*Information:*
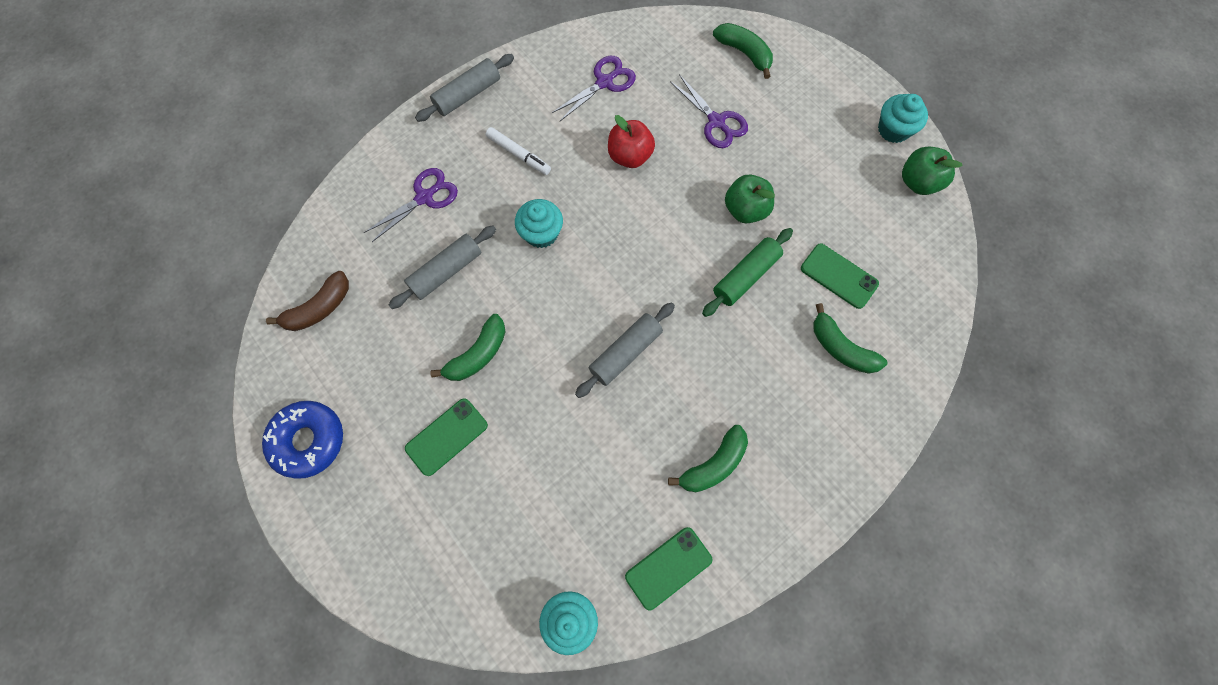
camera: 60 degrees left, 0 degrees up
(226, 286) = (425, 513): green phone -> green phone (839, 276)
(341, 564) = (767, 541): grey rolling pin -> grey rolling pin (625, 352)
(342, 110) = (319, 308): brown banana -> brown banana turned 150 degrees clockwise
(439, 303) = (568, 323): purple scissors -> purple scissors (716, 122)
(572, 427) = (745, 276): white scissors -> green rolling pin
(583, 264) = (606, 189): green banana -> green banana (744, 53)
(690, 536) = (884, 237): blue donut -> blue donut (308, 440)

*To-do item:*
Only the pictures are to be dropped; return everything else in the listing exactly.

*Response:*
camera: 60 degrees left, 0 degrees up
(226, 286) = (425, 513): green phone -> green phone (839, 276)
(341, 564) = (767, 541): grey rolling pin -> grey rolling pin (625, 352)
(342, 110) = (319, 308): brown banana -> brown banana turned 150 degrees clockwise
(439, 303) = (568, 323): purple scissors -> purple scissors (716, 122)
(572, 427) = (745, 276): white scissors -> green rolling pin
(583, 264) = (606, 189): green banana -> green banana (744, 53)
(690, 536) = (884, 237): blue donut -> blue donut (308, 440)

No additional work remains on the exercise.